*** Excerpted data ***

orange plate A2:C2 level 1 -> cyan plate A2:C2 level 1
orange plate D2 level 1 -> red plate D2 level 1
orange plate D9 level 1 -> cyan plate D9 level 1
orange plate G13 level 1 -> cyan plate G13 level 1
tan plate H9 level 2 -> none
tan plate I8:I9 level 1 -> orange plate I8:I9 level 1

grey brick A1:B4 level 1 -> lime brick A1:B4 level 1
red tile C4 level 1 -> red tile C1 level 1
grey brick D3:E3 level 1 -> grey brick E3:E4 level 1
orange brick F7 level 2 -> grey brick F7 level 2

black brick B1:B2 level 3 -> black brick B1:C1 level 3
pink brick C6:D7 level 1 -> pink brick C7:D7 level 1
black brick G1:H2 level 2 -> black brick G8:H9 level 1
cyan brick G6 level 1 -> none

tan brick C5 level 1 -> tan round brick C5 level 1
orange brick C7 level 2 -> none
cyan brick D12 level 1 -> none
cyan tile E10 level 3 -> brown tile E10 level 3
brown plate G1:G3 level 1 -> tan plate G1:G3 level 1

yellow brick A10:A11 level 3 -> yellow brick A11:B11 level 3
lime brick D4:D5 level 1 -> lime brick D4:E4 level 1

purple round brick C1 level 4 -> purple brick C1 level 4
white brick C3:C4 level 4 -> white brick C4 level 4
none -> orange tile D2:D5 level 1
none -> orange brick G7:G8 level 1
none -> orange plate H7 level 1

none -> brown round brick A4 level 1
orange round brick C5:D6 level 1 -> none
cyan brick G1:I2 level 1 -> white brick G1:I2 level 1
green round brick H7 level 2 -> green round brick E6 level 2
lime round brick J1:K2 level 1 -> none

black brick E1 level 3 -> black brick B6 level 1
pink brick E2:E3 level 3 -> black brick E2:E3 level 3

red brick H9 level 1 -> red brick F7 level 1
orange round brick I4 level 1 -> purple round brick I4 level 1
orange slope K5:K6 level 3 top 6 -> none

***

#### [What you have to do]
Every entry above should be duplicated exactly.

#### [Answer space]
orange plate A2:C2 level 1 -> cyan plate A2:C2 level 1
orange plate D2 level 1 -> red plate D2 level 1
orange plate D9 level 1 -> cyan plate D9 level 1
orange plate G13 level 1 -> cyan plate G13 level 1
tan plate H9 level 2 -> none
tan plate I8:I9 level 1 -> orange plate I8:I9 level 1

grey brick A1:B4 level 1 -> lime brick A1:B4 level 1
red tile C4 level 1 -> red tile C1 level 1
grey brick D3:E3 level 1 -> grey brick E3:E4 level 1
orange brick F7 level 2 -> grey brick F7 level 2

black brick B1:B2 level 3 -> black brick B1:C1 level 3
pink brick C6:D7 level 1 -> pink brick C7:D7 level 1
black brick G1:H2 level 2 -> black brick G8:H9 level 1
cyan brick G6 level 1 -> none

tan brick C5 level 1 -> tan round brick C5 level 1
orange brick C7 level 2 -> none
cyan brick D12 level 1 -> none
cyan tile E10 level 3 -> brown tile E10 level 3
brown plate G1:G3 level 1 -> tan plate G1:G3 level 1

yellow brick A10:A11 level 3 -> yellow brick A11:B11 level 3
lime brick D4:D5 level 1 -> lime brick D4:E4 level 1

purple round brick C1 level 4 -> purple brick C1 level 4
white brick C3:C4 level 4 -> white brick C4 level 4
none -> orange tile D2:D5 level 1
none -> orange brick G7:G8 level 1
none -> orange plate H7 level 1

none -> brown round brick A4 level 1
orange round brick C5:D6 level 1 -> none
cyan brick G1:I2 level 1 -> white brick G1:I2 level 1
green round brick H7 level 2 -> green round brick E6 level 2
lime round brick J1:K2 level 1 -> none

black brick E1 level 3 -> black brick B6 level 1
pink brick E2:E3 level 3 -> black brick E2:E3 level 3

red brick H9 level 1 -> red brick F7 level 1
orange round brick I4 level 1 -> purple round brick I4 level 1
orange slope K5:K6 level 3 top 6 -> none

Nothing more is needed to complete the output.